__RECORDED DATA__:
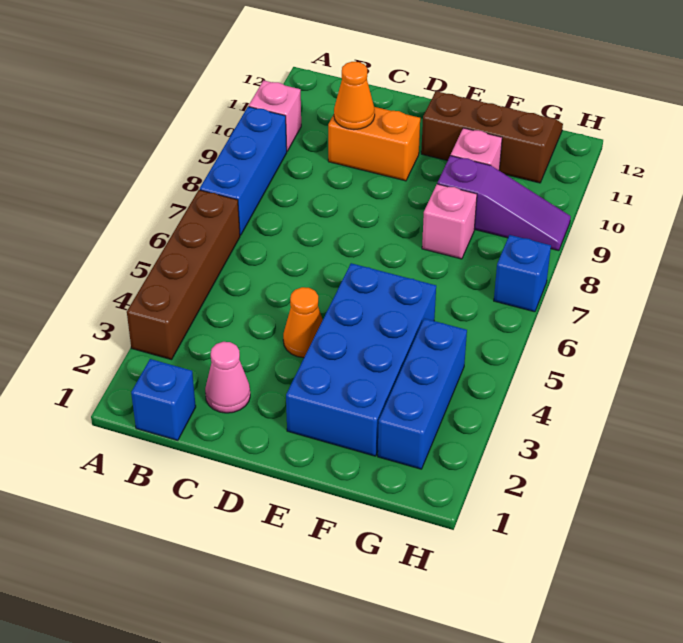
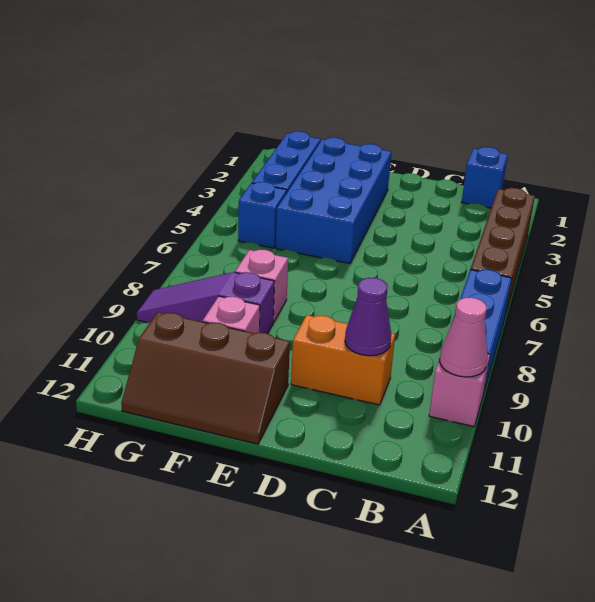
pink cone C2 level 1 -> pink cone A10 level 2
orange cone C10 level 2 -> purple cone C10 level 2
orange cone D4 level 1 -> none
blue brick H7 level 1 -> blue brick G5 level 1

__TASK TO COMPLETE__: Reproduce all the data as it stands. The pictures are not part of the copy.

__RESULT__:
pink cone C2 level 1 -> pink cone A10 level 2
orange cone C10 level 2 -> purple cone C10 level 2
orange cone D4 level 1 -> none
blue brick H7 level 1 -> blue brick G5 level 1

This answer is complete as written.